> **WORK TO BE COMPLETED**
Search the entries below. Return every line that has "none" in it.

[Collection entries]
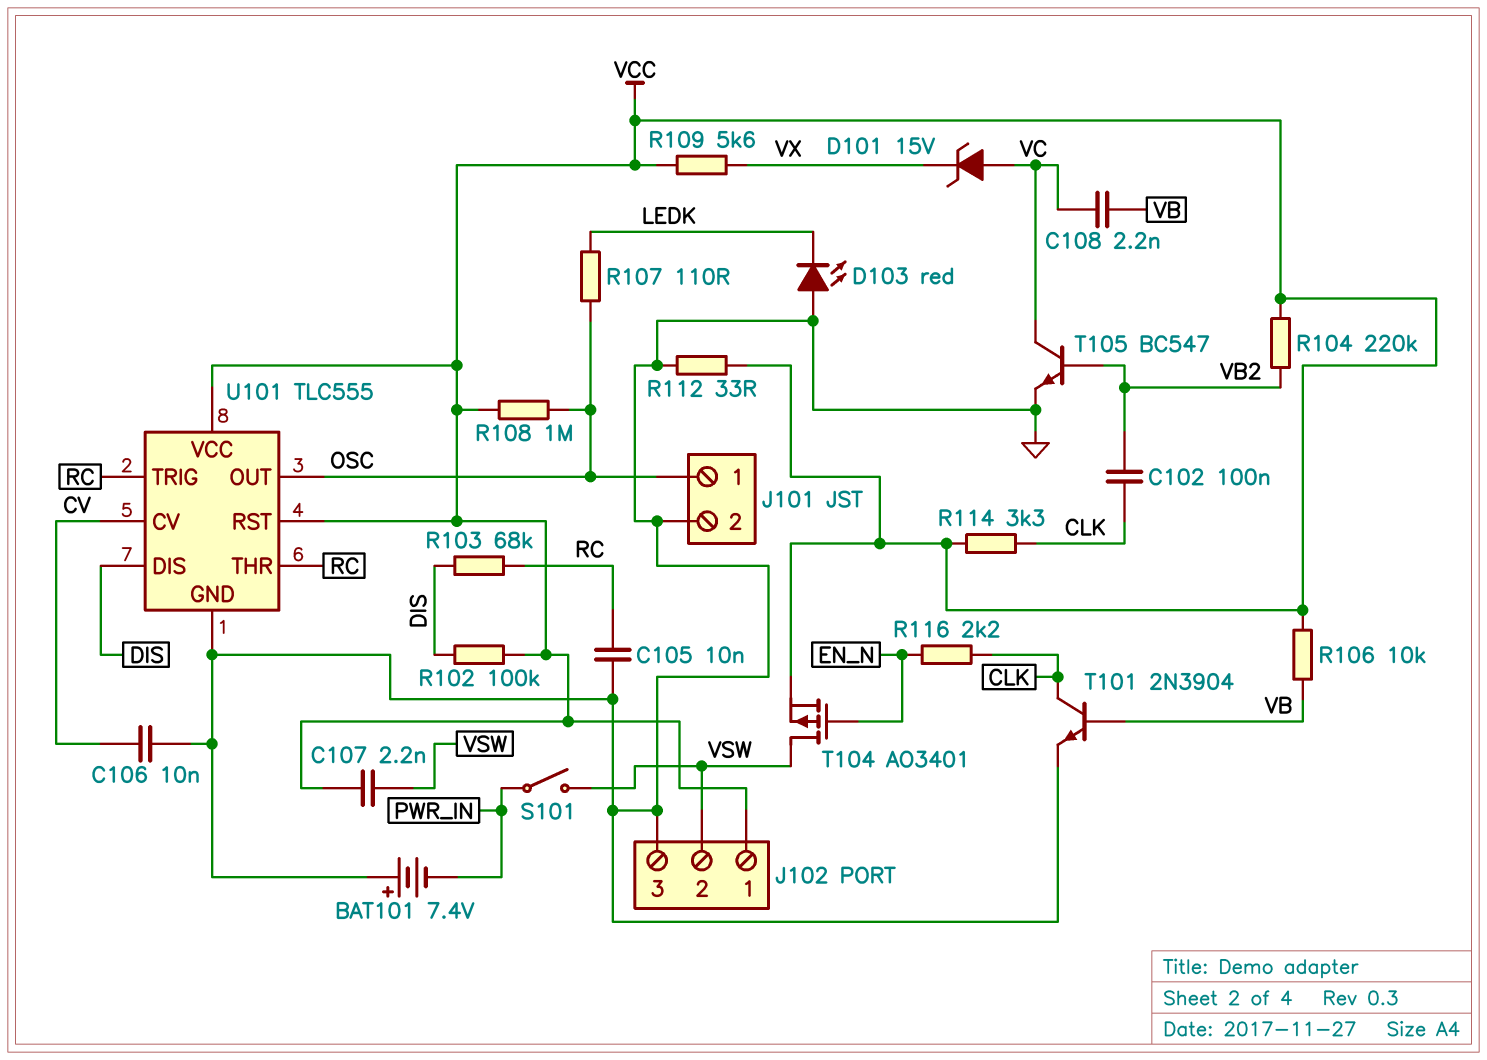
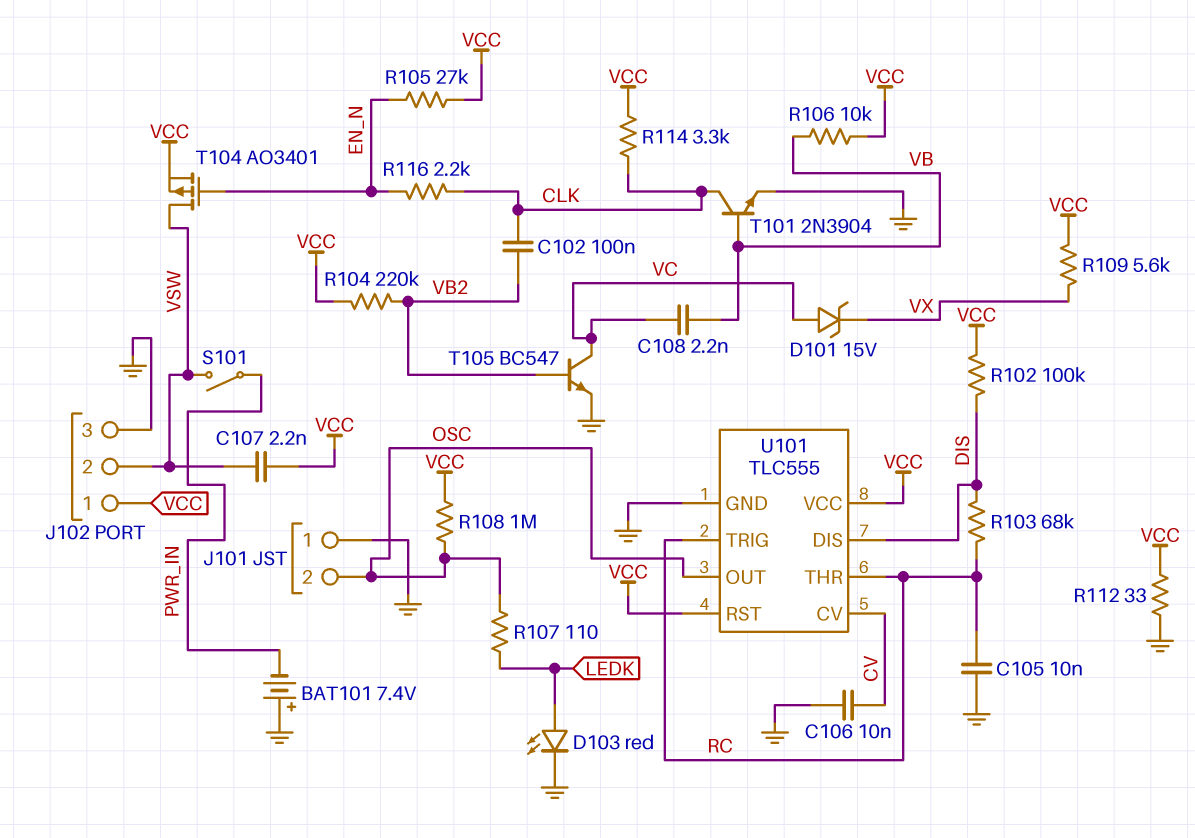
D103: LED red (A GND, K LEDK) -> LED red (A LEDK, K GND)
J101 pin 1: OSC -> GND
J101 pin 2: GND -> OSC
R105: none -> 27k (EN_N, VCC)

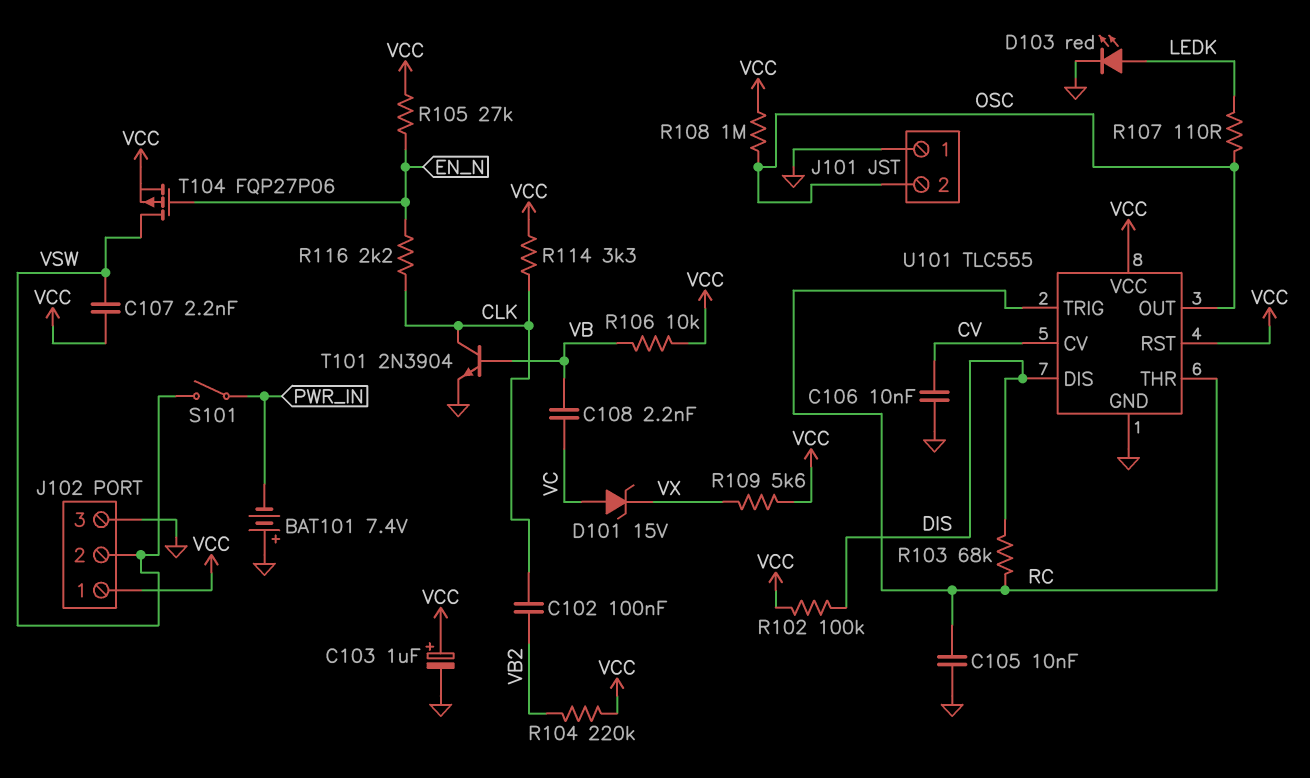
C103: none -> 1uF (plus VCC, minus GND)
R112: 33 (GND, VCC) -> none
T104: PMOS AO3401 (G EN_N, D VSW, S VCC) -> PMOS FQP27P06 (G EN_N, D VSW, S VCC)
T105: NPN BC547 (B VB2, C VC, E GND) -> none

> **EXPECTED ANSWER**
R105: none -> 27k (EN_N, VCC)
C103: none -> 1uF (plus VCC, minus GND)
R112: 33 (GND, VCC) -> none
T105: NPN BC547 (B VB2, C VC, E GND) -> none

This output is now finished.